◆ **WHAT YOU ARE ASKED TO DO**
Please set down exactly the lines of the listing below from the line containing "D207: LED (A" through the line containing "U206: OR (in", both lines included, leaving out all other lines.

──────────────────────────────

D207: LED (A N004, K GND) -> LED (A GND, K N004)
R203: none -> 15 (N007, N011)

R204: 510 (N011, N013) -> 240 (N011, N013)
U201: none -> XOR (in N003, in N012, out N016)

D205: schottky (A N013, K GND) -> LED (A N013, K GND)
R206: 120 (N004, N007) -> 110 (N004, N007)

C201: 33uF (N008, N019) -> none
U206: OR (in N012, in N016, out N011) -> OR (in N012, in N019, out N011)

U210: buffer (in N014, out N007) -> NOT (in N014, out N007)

──────────────────────────────

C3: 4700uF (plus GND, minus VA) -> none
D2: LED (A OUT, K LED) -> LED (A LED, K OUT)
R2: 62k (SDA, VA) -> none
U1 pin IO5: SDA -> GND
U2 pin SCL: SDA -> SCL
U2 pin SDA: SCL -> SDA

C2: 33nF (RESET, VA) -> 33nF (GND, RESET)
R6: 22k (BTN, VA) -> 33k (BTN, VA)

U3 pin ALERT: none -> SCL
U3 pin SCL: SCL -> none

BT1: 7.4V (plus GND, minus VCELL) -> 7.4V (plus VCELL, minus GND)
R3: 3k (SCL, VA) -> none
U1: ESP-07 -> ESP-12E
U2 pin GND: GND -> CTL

──────────────────────────────

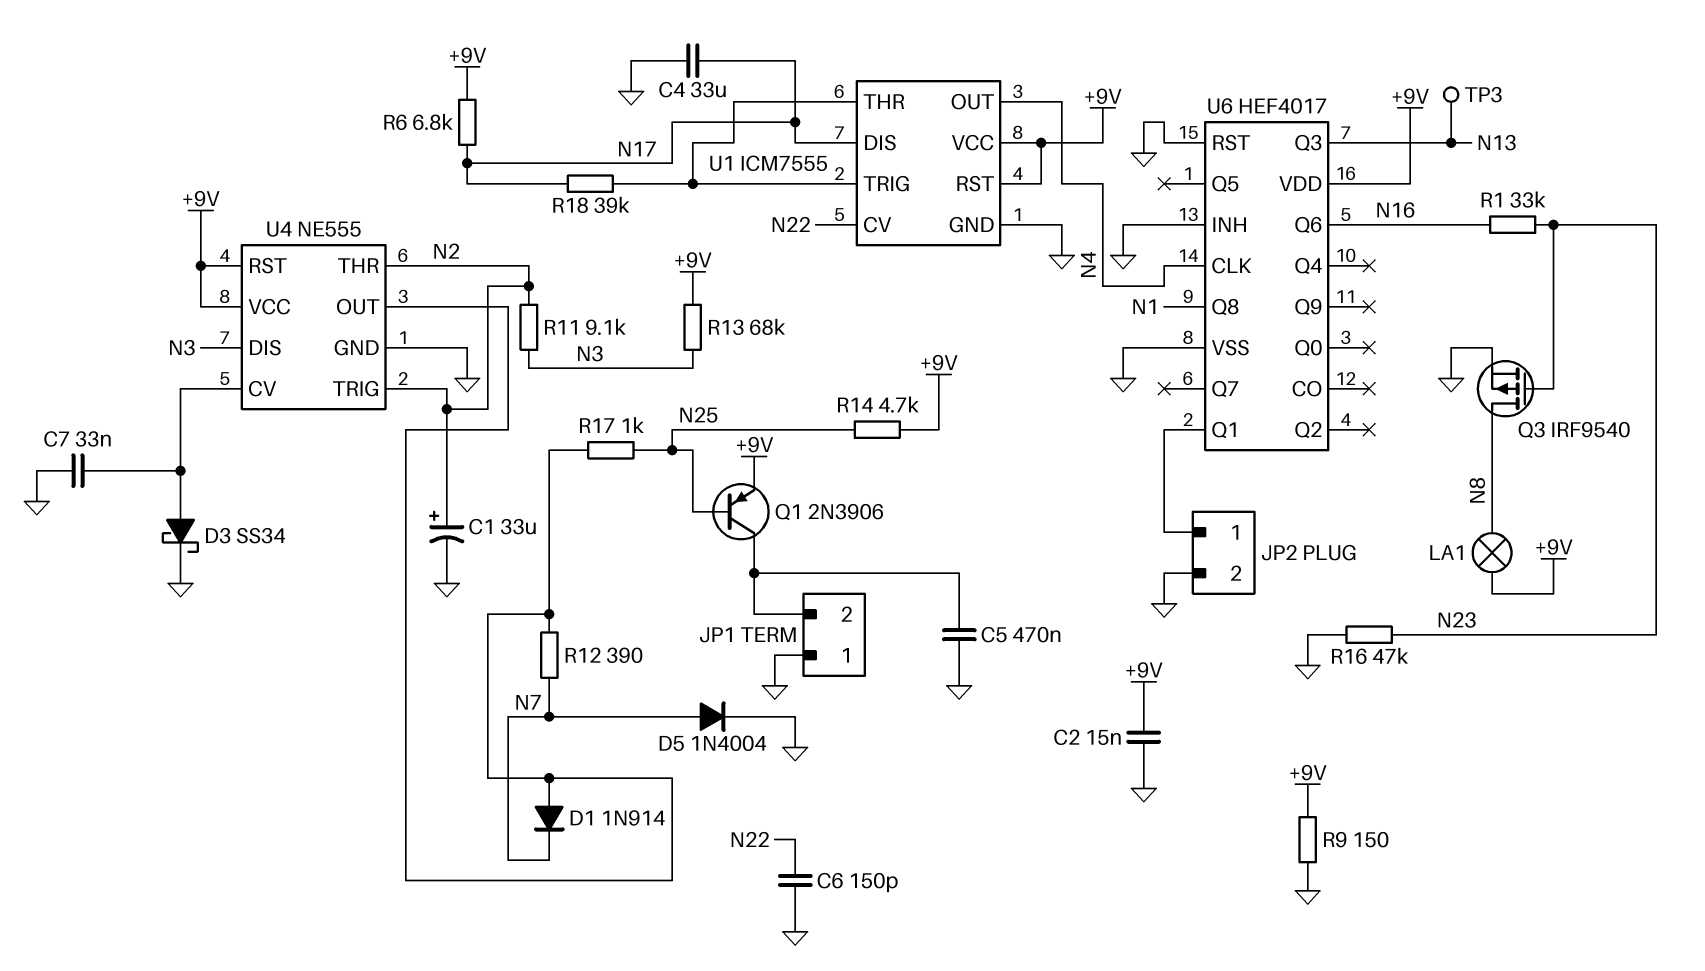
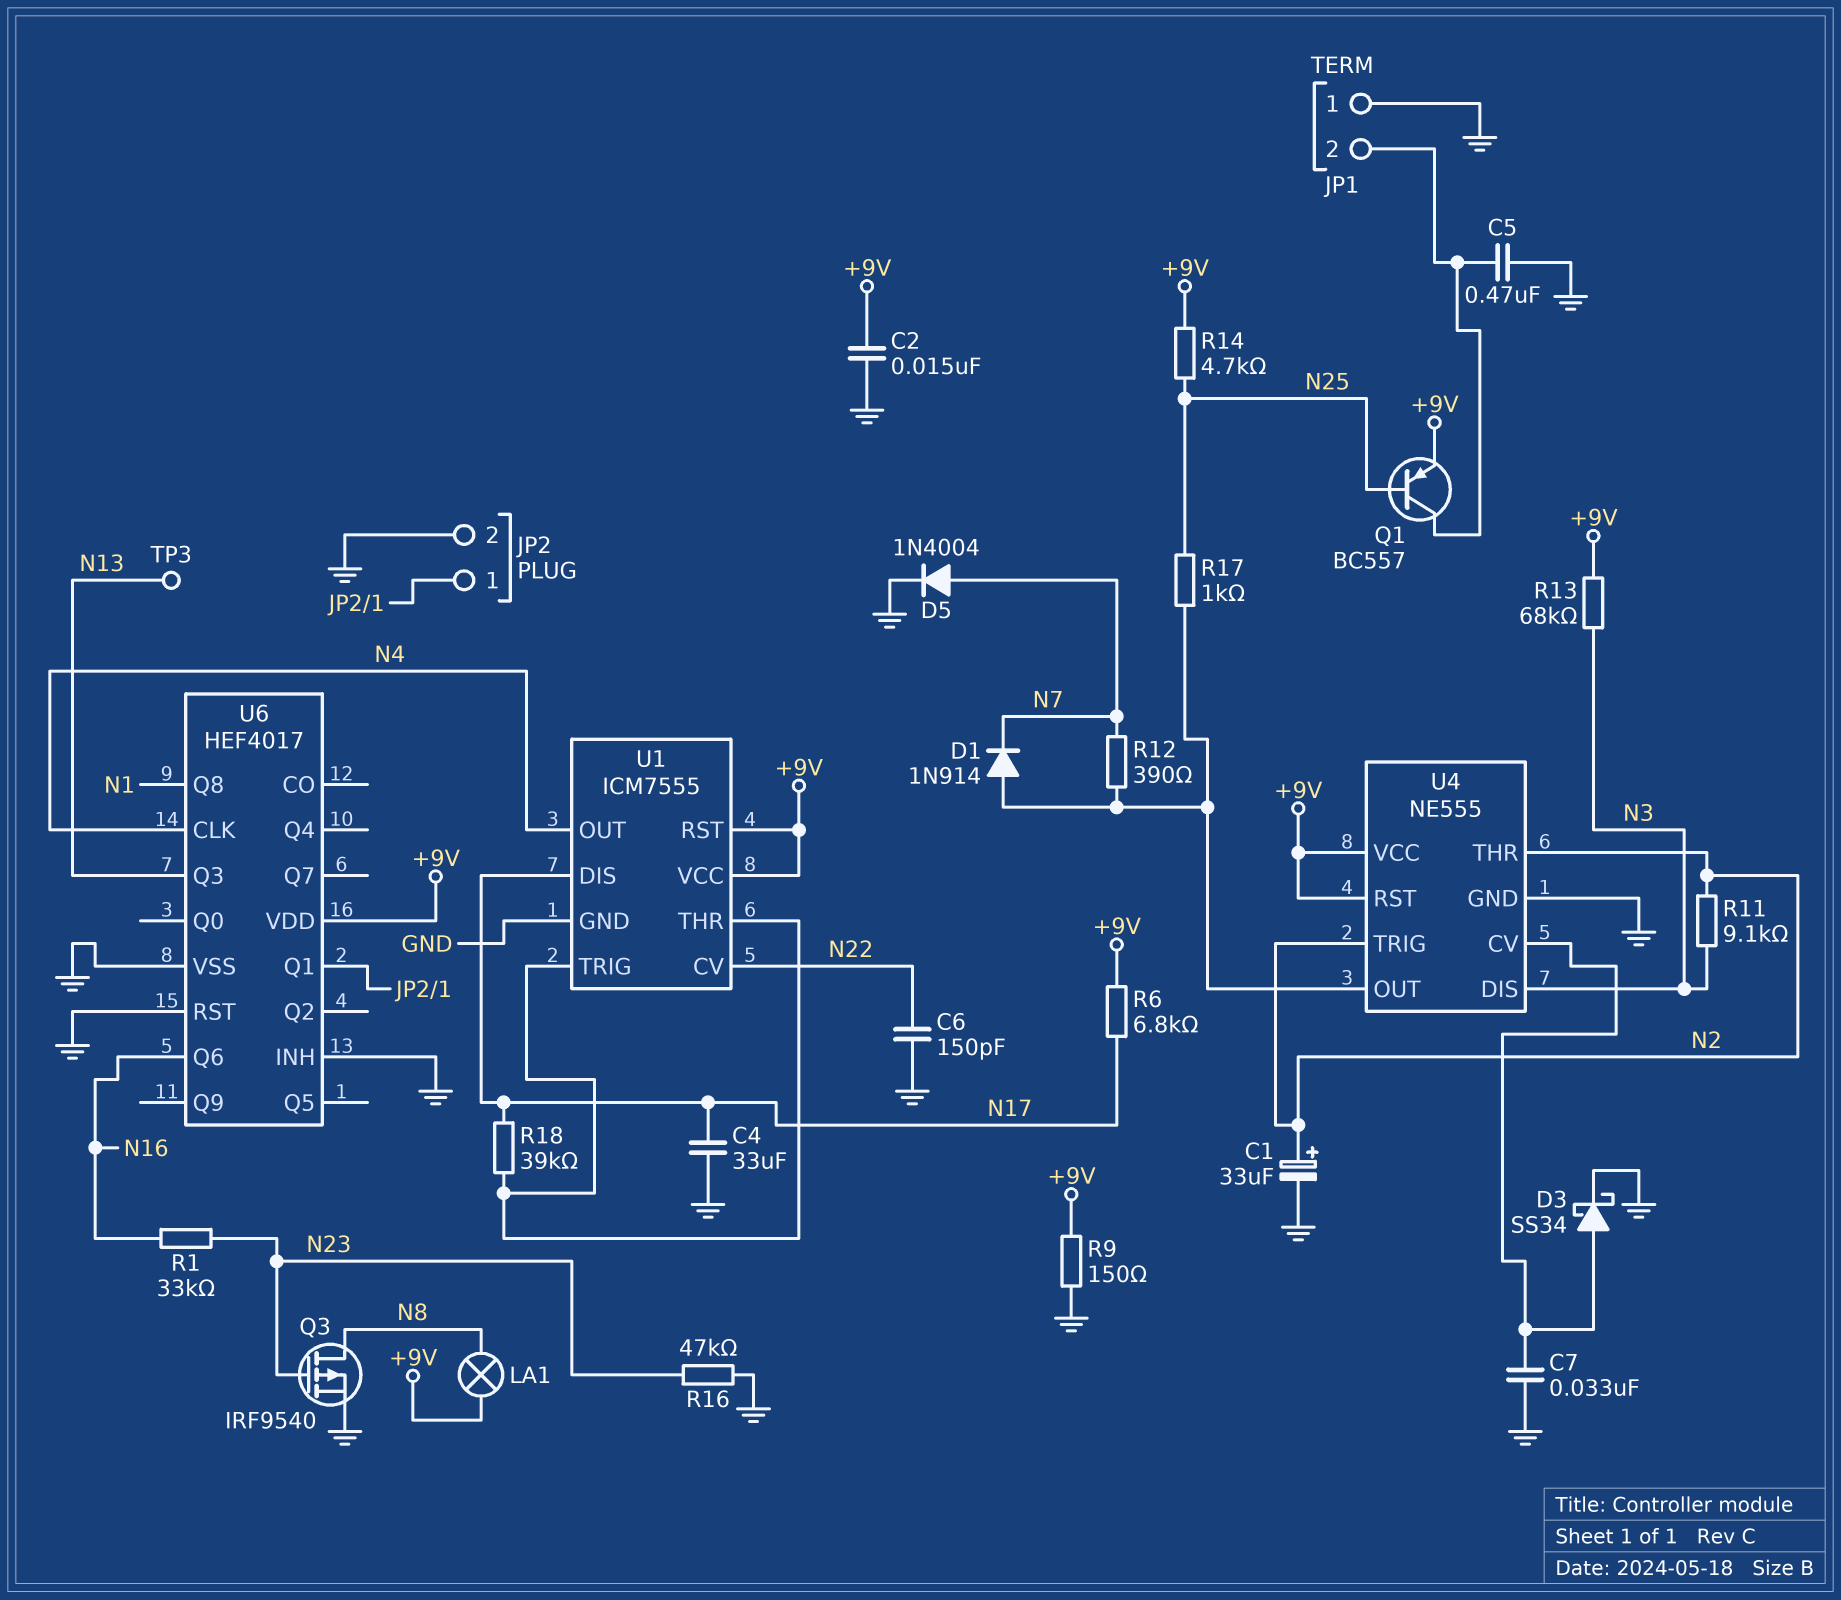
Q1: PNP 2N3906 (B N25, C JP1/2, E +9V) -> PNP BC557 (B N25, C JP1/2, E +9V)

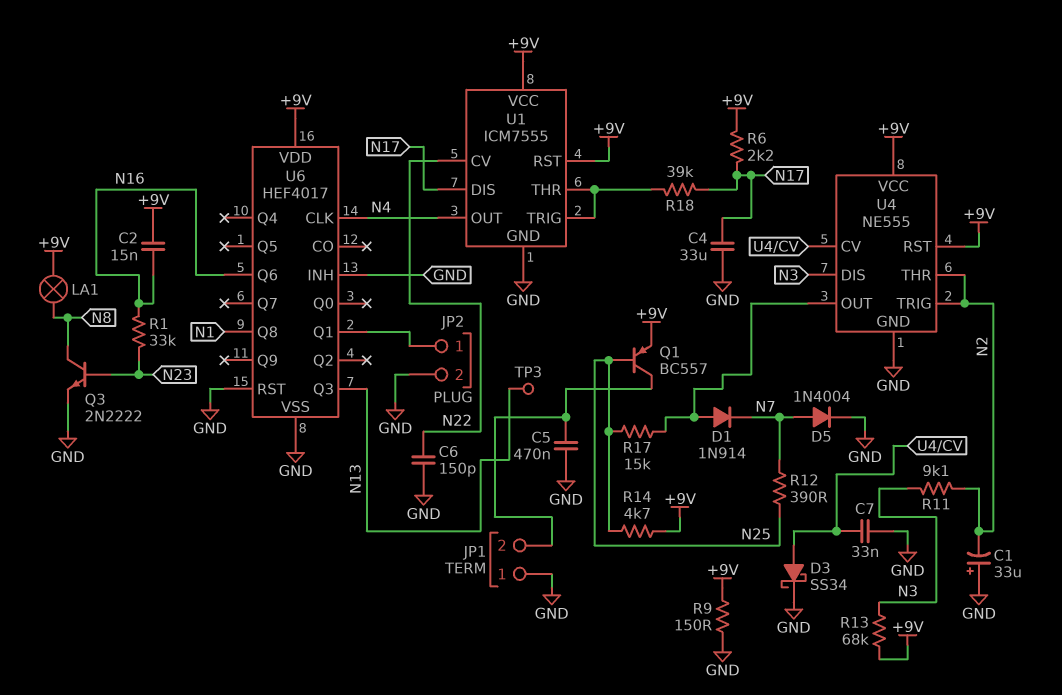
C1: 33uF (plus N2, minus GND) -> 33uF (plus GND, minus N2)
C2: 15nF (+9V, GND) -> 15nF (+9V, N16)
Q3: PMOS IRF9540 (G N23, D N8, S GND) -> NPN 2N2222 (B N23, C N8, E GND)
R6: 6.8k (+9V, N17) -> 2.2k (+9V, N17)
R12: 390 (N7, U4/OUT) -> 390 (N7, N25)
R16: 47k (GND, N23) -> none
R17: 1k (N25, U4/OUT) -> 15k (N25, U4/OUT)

──────────────────────────────

◆ **EXPECTED ANSWER**
D207: LED (A N004, K GND) -> LED (A GND, K N004)
R203: none -> 15 (N007, N011)

R204: 510 (N011, N013) -> 240 (N011, N013)
U201: none -> XOR (in N003, in N012, out N016)

D205: schottky (A N013, K GND) -> LED (A N013, K GND)
R206: 120 (N004, N007) -> 110 (N004, N007)

C201: 33uF (N008, N019) -> none
U206: OR (in N012, in N016, out N011) -> OR (in N012, in N019, out N011)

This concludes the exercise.